* **Exercise prompt**: Working from the top of the records below, reproduce each line exactly, ending once you have written the line containing "R113: 15k (BR_R2, GND) -> 15k (BR_R, GND)".

Dataset records

______________________________

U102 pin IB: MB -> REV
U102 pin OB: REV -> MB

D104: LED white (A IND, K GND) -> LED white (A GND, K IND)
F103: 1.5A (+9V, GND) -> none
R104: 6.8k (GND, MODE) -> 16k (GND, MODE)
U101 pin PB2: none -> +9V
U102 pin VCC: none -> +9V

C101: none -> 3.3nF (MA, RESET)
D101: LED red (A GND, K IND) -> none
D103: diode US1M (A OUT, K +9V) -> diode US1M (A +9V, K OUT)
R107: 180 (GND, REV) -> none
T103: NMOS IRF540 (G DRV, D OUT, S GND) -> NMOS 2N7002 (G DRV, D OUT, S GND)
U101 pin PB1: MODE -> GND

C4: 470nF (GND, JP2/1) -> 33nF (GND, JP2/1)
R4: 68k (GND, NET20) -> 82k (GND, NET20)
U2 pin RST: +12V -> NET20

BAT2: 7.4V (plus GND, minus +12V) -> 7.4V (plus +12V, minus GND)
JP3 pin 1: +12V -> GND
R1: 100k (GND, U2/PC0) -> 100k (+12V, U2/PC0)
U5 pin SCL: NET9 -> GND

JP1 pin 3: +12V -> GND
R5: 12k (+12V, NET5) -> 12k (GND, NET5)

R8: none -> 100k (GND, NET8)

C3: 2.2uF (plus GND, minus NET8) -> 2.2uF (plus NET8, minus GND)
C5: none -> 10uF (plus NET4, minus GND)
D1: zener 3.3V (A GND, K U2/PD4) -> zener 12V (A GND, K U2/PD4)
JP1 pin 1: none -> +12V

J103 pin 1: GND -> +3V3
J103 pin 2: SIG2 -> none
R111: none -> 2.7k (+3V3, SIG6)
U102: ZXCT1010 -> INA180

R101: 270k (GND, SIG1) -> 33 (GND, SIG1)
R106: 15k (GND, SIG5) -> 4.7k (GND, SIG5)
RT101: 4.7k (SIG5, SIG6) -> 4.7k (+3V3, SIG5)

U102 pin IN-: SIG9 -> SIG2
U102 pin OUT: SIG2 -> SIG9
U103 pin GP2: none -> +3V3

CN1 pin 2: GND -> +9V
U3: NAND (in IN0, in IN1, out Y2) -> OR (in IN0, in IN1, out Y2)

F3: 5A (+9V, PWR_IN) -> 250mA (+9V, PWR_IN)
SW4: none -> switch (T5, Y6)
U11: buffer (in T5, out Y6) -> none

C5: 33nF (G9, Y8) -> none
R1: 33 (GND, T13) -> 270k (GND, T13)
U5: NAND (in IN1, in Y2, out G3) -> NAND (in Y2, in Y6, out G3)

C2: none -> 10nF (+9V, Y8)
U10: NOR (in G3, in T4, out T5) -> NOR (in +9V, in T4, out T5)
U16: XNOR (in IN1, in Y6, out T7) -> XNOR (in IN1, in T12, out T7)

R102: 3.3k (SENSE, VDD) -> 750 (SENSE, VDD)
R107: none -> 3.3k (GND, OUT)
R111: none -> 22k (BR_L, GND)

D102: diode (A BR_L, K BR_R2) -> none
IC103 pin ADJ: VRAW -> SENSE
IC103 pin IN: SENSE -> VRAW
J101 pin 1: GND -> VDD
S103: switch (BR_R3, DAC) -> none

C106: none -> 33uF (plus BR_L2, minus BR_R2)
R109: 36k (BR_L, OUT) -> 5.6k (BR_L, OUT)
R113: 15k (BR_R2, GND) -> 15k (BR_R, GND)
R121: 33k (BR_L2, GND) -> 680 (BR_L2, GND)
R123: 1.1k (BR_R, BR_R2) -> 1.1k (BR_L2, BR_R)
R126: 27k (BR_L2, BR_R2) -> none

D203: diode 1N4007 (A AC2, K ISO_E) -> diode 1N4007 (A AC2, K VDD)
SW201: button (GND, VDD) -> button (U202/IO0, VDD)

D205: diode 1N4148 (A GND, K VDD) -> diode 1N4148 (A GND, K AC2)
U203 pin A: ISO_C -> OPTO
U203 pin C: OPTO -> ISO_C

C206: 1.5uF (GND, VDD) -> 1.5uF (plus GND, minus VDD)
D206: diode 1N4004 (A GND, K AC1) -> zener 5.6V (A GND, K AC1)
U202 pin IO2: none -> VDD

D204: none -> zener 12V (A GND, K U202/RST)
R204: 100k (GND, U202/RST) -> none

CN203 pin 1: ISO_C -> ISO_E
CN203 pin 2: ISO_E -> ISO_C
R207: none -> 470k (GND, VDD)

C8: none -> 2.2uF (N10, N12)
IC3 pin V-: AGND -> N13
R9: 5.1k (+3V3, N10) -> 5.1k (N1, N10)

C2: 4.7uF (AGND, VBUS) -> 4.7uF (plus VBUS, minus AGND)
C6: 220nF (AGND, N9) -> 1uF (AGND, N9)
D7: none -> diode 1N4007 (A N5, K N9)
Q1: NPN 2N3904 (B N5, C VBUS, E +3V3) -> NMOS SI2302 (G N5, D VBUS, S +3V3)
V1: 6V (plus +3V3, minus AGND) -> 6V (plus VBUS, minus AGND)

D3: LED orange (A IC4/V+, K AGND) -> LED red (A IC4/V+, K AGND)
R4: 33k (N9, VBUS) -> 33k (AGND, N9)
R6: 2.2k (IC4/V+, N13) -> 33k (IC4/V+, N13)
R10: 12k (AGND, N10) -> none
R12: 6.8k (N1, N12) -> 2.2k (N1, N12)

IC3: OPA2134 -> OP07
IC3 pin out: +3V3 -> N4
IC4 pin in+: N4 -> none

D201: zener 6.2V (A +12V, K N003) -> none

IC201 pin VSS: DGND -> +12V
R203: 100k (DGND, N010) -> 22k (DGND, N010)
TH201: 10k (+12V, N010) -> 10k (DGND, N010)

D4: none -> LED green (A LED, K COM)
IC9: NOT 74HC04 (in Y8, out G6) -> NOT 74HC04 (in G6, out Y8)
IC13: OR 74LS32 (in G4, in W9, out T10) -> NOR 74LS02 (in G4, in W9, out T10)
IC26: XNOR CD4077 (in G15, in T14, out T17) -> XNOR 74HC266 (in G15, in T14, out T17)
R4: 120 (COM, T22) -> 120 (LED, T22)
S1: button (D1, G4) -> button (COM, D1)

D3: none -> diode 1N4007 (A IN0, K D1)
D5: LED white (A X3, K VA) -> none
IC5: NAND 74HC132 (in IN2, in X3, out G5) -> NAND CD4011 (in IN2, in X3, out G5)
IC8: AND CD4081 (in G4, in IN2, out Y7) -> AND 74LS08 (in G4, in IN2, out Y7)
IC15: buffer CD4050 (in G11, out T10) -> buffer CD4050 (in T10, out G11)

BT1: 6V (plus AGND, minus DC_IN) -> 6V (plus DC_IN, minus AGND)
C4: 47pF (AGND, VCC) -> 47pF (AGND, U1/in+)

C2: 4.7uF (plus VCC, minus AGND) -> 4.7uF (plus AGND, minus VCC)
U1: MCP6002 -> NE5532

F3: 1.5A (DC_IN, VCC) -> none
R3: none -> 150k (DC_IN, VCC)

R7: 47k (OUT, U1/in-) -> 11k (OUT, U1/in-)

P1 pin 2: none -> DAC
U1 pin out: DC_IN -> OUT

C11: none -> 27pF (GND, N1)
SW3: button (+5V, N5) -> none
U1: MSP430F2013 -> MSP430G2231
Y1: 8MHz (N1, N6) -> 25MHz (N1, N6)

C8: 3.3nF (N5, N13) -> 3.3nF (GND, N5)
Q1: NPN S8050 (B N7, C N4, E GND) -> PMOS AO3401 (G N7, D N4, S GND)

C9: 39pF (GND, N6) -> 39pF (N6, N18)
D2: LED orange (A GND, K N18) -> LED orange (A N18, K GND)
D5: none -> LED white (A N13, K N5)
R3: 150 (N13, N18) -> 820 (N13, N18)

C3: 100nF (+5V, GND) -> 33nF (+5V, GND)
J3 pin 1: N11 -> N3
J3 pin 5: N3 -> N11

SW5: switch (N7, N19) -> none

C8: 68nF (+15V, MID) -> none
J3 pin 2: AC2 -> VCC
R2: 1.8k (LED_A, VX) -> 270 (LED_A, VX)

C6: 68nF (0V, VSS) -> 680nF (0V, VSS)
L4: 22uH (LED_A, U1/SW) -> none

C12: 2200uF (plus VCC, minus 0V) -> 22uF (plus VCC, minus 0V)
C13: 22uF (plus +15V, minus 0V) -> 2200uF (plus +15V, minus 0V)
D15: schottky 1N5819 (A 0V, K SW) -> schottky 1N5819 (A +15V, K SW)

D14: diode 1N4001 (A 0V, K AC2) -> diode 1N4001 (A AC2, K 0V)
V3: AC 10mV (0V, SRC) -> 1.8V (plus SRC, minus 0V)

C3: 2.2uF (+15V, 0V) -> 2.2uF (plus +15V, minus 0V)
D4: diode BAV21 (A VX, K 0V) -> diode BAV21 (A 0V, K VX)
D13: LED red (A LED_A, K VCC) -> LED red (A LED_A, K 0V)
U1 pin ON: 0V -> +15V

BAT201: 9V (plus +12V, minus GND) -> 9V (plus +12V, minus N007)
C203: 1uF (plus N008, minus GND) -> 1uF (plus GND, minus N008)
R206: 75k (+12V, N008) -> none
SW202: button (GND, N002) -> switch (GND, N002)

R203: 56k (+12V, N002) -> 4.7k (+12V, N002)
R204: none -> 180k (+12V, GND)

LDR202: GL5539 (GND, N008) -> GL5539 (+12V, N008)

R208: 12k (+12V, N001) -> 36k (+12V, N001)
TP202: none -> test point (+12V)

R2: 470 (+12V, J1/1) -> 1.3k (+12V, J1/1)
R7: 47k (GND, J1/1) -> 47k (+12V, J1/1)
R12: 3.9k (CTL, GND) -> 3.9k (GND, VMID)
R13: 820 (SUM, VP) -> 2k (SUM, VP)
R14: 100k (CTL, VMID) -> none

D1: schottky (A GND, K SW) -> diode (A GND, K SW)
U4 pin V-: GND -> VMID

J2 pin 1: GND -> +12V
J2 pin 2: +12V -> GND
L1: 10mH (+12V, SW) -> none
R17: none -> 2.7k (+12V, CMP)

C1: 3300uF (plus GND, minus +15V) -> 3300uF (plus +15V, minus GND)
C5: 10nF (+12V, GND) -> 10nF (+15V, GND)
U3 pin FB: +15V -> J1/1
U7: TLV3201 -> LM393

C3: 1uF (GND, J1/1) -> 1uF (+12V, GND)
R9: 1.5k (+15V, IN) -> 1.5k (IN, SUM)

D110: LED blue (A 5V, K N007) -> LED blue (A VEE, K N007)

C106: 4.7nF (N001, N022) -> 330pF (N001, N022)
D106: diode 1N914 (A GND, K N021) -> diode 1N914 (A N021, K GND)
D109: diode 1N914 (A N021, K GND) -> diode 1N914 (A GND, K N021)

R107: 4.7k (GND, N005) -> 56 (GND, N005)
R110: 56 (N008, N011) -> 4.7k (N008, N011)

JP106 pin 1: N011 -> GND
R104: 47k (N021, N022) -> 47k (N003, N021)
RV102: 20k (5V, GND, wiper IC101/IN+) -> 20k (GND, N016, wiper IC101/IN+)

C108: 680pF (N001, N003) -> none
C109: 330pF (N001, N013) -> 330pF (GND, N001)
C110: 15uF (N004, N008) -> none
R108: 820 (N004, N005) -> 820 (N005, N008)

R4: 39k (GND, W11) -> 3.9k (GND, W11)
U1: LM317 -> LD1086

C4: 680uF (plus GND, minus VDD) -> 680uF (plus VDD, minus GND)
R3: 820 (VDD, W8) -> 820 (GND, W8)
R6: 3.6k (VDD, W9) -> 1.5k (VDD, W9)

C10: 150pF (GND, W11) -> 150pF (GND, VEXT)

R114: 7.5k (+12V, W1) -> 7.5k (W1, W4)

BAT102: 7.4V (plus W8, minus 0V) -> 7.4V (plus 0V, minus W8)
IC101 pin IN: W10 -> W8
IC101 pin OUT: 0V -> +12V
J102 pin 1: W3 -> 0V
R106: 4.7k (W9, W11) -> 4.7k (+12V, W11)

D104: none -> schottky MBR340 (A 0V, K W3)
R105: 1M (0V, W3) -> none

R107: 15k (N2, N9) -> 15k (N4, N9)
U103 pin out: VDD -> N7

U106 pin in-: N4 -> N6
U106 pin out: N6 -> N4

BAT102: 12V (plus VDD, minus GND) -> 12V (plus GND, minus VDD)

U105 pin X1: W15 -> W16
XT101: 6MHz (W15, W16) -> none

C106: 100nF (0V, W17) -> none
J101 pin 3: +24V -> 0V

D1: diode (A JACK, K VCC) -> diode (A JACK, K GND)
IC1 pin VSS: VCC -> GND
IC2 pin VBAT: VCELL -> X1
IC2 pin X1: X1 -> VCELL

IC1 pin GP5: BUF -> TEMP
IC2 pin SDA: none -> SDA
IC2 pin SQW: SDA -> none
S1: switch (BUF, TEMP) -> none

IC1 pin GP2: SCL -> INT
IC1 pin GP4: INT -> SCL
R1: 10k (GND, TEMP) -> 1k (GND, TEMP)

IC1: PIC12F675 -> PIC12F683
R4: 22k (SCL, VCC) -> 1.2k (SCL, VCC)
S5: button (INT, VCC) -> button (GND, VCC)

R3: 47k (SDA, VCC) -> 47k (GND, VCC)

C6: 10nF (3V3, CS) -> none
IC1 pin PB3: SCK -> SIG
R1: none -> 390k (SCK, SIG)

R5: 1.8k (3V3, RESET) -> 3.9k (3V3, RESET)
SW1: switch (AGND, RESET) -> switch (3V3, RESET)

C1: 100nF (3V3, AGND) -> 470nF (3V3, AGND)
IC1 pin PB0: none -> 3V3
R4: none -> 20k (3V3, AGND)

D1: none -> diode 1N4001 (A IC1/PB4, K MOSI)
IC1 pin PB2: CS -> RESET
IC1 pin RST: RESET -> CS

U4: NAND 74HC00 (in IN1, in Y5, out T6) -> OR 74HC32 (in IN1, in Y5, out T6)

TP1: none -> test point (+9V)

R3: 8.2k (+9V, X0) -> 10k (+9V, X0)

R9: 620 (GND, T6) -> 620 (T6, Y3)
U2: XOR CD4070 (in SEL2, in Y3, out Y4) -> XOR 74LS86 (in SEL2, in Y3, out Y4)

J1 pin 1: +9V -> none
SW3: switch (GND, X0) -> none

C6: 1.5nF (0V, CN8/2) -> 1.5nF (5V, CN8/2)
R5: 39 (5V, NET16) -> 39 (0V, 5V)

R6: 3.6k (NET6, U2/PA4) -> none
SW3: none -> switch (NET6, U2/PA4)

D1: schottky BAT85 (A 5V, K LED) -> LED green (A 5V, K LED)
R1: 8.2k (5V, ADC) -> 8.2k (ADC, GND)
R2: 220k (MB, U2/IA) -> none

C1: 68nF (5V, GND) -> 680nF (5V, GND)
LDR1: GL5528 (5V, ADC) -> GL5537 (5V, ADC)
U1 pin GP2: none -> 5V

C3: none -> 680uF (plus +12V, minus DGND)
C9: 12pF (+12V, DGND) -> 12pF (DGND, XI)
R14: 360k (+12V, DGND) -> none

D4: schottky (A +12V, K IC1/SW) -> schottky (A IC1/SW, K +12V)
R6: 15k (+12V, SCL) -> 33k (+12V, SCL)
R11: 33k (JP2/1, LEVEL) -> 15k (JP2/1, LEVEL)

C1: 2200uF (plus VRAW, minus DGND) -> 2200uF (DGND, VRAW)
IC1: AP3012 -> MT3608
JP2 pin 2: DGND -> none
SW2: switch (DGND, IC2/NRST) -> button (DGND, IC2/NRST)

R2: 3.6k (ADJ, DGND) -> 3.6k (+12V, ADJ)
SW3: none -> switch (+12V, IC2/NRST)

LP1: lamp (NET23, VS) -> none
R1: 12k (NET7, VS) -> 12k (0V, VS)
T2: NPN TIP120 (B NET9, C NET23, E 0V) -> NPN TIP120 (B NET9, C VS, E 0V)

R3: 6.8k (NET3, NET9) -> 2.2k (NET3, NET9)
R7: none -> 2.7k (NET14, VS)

______________________________

* **Solution for this exercise**:
U102 pin IB: MB -> REV
U102 pin OB: REV -> MB

D104: LED white (A IND, K GND) -> LED white (A GND, K IND)
F103: 1.5A (+9V, GND) -> none
R104: 6.8k (GND, MODE) -> 16k (GND, MODE)
U101 pin PB2: none -> +9V
U102 pin VCC: none -> +9V

C101: none -> 3.3nF (MA, RESET)
D101: LED red (A GND, K IND) -> none
D103: diode US1M (A OUT, K +9V) -> diode US1M (A +9V, K OUT)
R107: 180 (GND, REV) -> none
T103: NMOS IRF540 (G DRV, D OUT, S GND) -> NMOS 2N7002 (G DRV, D OUT, S GND)
U101 pin PB1: MODE -> GND

C4: 470nF (GND, JP2/1) -> 33nF (GND, JP2/1)
R4: 68k (GND, NET20) -> 82k (GND, NET20)
U2 pin RST: +12V -> NET20

BAT2: 7.4V (plus GND, minus +12V) -> 7.4V (plus +12V, minus GND)
JP3 pin 1: +12V -> GND
R1: 100k (GND, U2/PC0) -> 100k (+12V, U2/PC0)
U5 pin SCL: NET9 -> GND

JP1 pin 3: +12V -> GND
R5: 12k (+12V, NET5) -> 12k (GND, NET5)

R8: none -> 100k (GND, NET8)

C3: 2.2uF (plus GND, minus NET8) -> 2.2uF (plus NET8, minus GND)
C5: none -> 10uF (plus NET4, minus GND)
D1: zener 3.3V (A GND, K U2/PD4) -> zener 12V (A GND, K U2/PD4)
JP1 pin 1: none -> +12V

J103 pin 1: GND -> +3V3
J103 pin 2: SIG2 -> none
R111: none -> 2.7k (+3V3, SIG6)
U102: ZXCT1010 -> INA180

R101: 270k (GND, SIG1) -> 33 (GND, SIG1)
R106: 15k (GND, SIG5) -> 4.7k (GND, SIG5)
RT101: 4.7k (SIG5, SIG6) -> 4.7k (+3V3, SIG5)

U102 pin IN-: SIG9 -> SIG2
U102 pin OUT: SIG2 -> SIG9
U103 pin GP2: none -> +3V3

CN1 pin 2: GND -> +9V
U3: NAND (in IN0, in IN1, out Y2) -> OR (in IN0, in IN1, out Y2)

F3: 5A (+9V, PWR_IN) -> 250mA (+9V, PWR_IN)
SW4: none -> switch (T5, Y6)
U11: buffer (in T5, out Y6) -> none

C5: 33nF (G9, Y8) -> none
R1: 33 (GND, T13) -> 270k (GND, T13)
U5: NAND (in IN1, in Y2, out G3) -> NAND (in Y2, in Y6, out G3)

C2: none -> 10nF (+9V, Y8)
U10: NOR (in G3, in T4, out T5) -> NOR (in +9V, in T4, out T5)
U16: XNOR (in IN1, in Y6, out T7) -> XNOR (in IN1, in T12, out T7)

R102: 3.3k (SENSE, VDD) -> 750 (SENSE, VDD)
R107: none -> 3.3k (GND, OUT)
R111: none -> 22k (BR_L, GND)

D102: diode (A BR_L, K BR_R2) -> none
IC103 pin ADJ: VRAW -> SENSE
IC103 pin IN: SENSE -> VRAW
J101 pin 1: GND -> VDD
S103: switch (BR_R3, DAC) -> none

C106: none -> 33uF (plus BR_L2, minus BR_R2)
R109: 36k (BR_L, OUT) -> 5.6k (BR_L, OUT)
R113: 15k (BR_R2, GND) -> 15k (BR_R, GND)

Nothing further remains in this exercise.